→ **Given entries**:

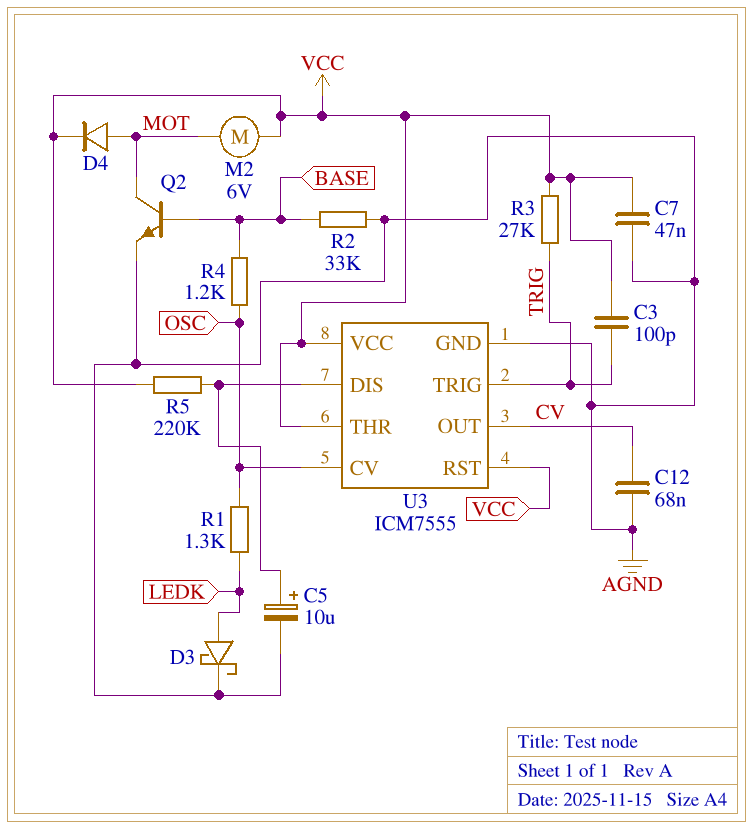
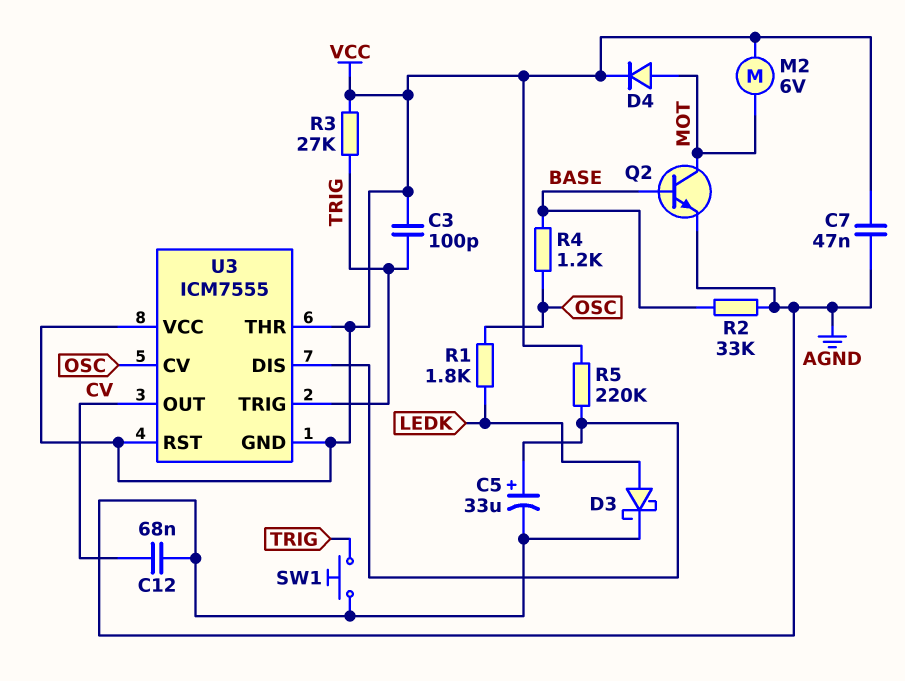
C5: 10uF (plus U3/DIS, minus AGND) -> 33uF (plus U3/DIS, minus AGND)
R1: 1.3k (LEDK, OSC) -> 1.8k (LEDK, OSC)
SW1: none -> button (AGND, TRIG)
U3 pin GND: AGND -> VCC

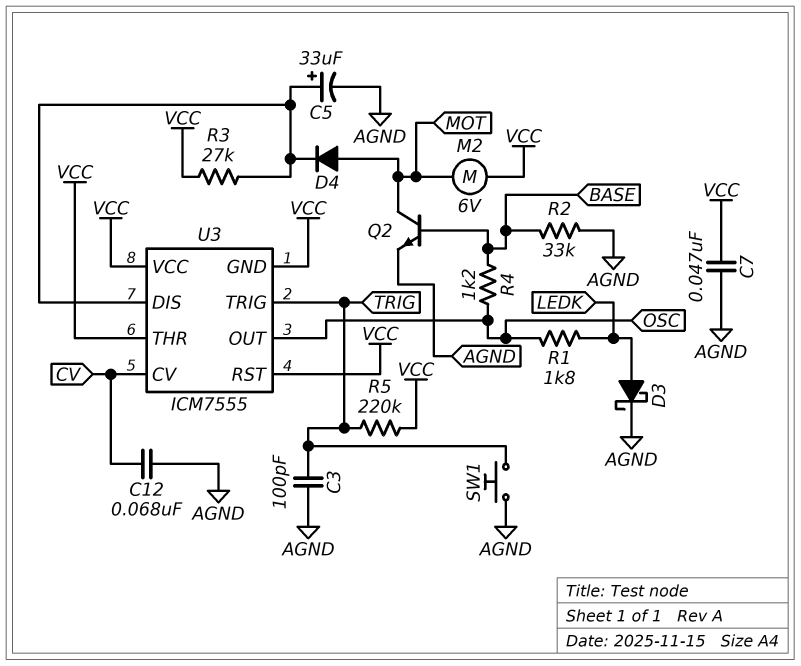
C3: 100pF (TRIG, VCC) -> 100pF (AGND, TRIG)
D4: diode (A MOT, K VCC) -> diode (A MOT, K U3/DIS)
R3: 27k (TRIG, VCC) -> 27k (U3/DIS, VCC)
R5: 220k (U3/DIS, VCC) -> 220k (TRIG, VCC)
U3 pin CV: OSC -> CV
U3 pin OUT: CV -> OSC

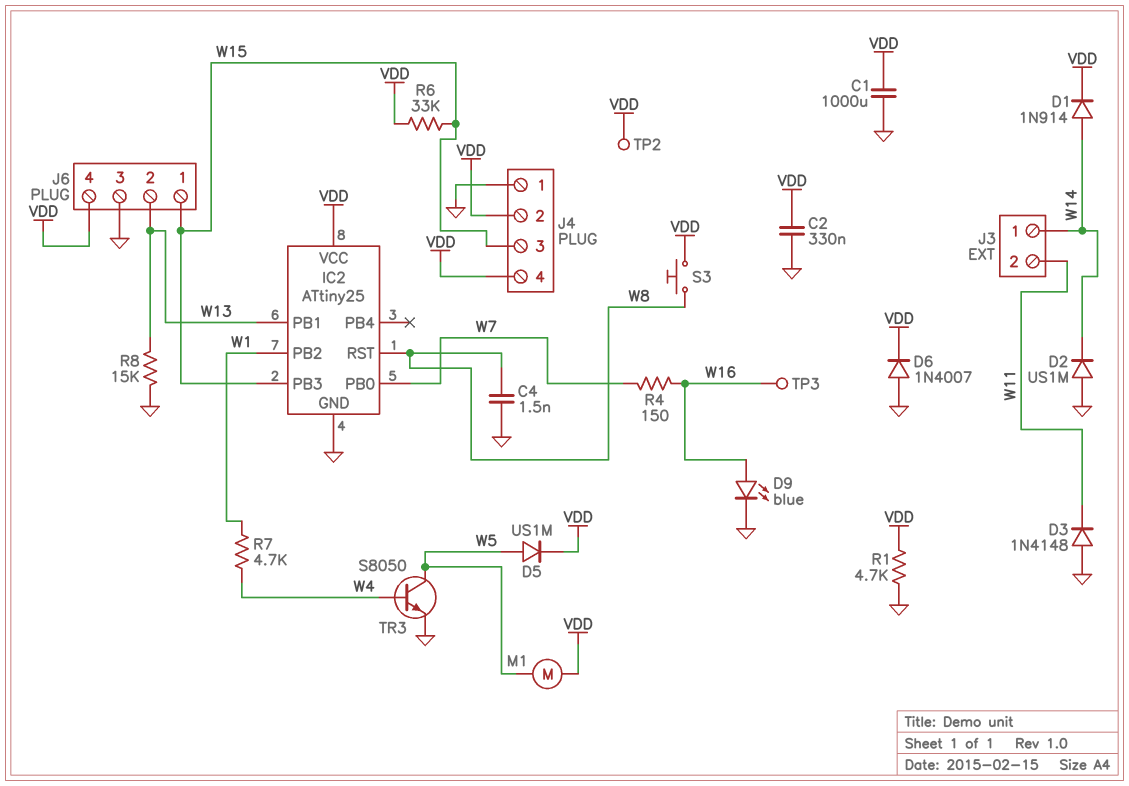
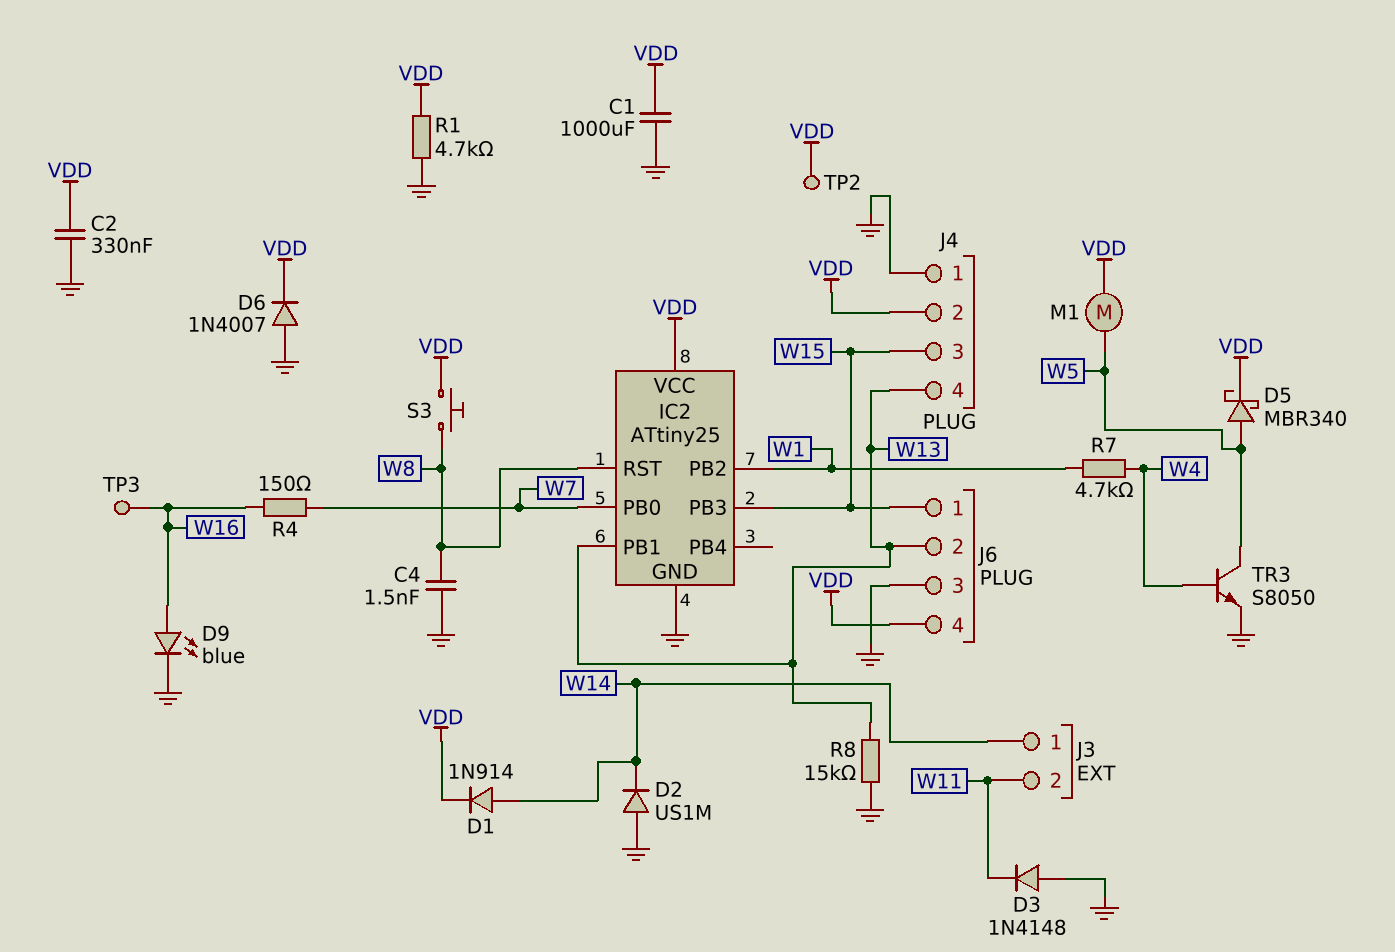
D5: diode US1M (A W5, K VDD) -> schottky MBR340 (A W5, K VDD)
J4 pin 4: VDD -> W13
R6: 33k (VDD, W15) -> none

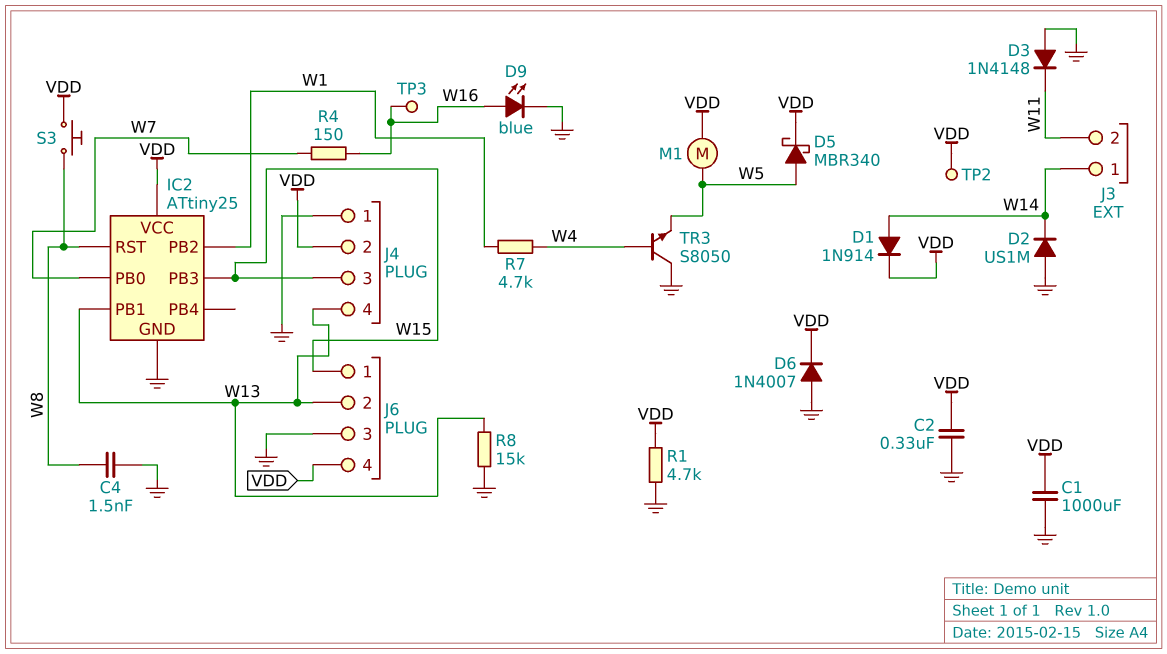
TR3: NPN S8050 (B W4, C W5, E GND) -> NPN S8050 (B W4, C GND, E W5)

→ **Directions for this task**:
Where an entry contains an image, skip the image; repeat everything else exactly.

→ **Exercise solution**:
C5: 10uF (plus U3/DIS, minus AGND) -> 33uF (plus U3/DIS, minus AGND)
R1: 1.3k (LEDK, OSC) -> 1.8k (LEDK, OSC)
SW1: none -> button (AGND, TRIG)
U3 pin GND: AGND -> VCC

C3: 100pF (TRIG, VCC) -> 100pF (AGND, TRIG)
D4: diode (A MOT, K VCC) -> diode (A MOT, K U3/DIS)
R3: 27k (TRIG, VCC) -> 27k (U3/DIS, VCC)
R5: 220k (U3/DIS, VCC) -> 220k (TRIG, VCC)
U3 pin CV: OSC -> CV
U3 pin OUT: CV -> OSC

D5: diode US1M (A W5, K VDD) -> schottky MBR340 (A W5, K VDD)
J4 pin 4: VDD -> W13
R6: 33k (VDD, W15) -> none

TR3: NPN S8050 (B W4, C W5, E GND) -> NPN S8050 (B W4, C GND, E W5)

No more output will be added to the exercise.